What is needed: For any picture in the lines below, please leave it out and copy the rest exactly.

• • •

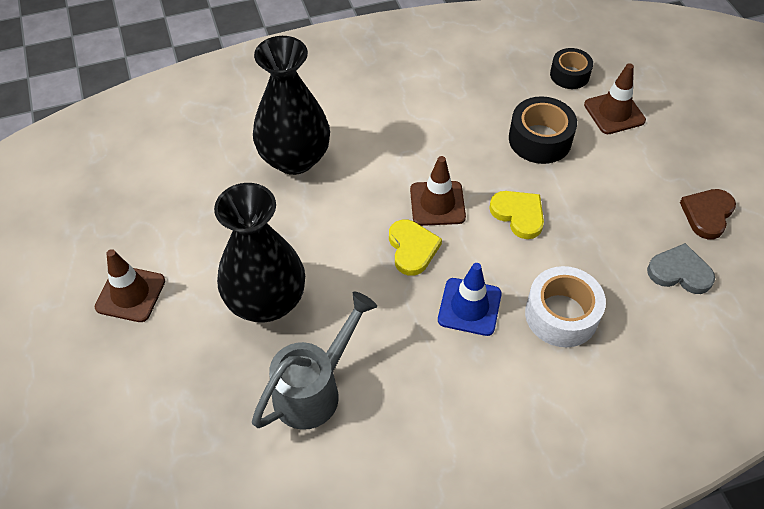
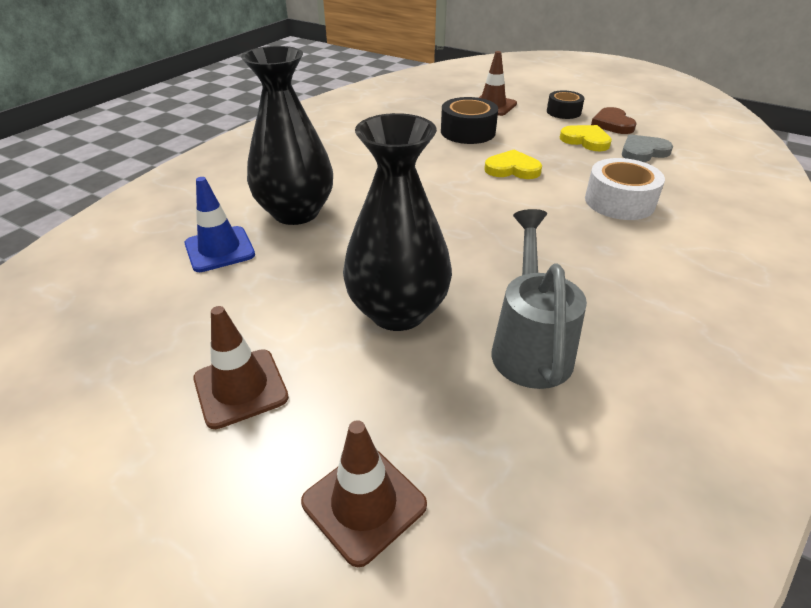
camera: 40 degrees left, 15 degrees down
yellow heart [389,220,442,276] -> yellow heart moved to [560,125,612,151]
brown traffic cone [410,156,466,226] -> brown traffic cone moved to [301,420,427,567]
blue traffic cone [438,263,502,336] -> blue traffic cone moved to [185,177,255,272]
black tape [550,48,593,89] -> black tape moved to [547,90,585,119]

• • •

Task output:
camera: 40 degrees left, 15 degrees down
yellow heart [389,220,442,276] -> yellow heart moved to [560,125,612,151]
brown traffic cone [410,156,466,226] -> brown traffic cone moved to [301,420,427,567]
blue traffic cone [438,263,502,336] -> blue traffic cone moved to [185,177,255,272]
black tape [550,48,593,89] -> black tape moved to [547,90,585,119]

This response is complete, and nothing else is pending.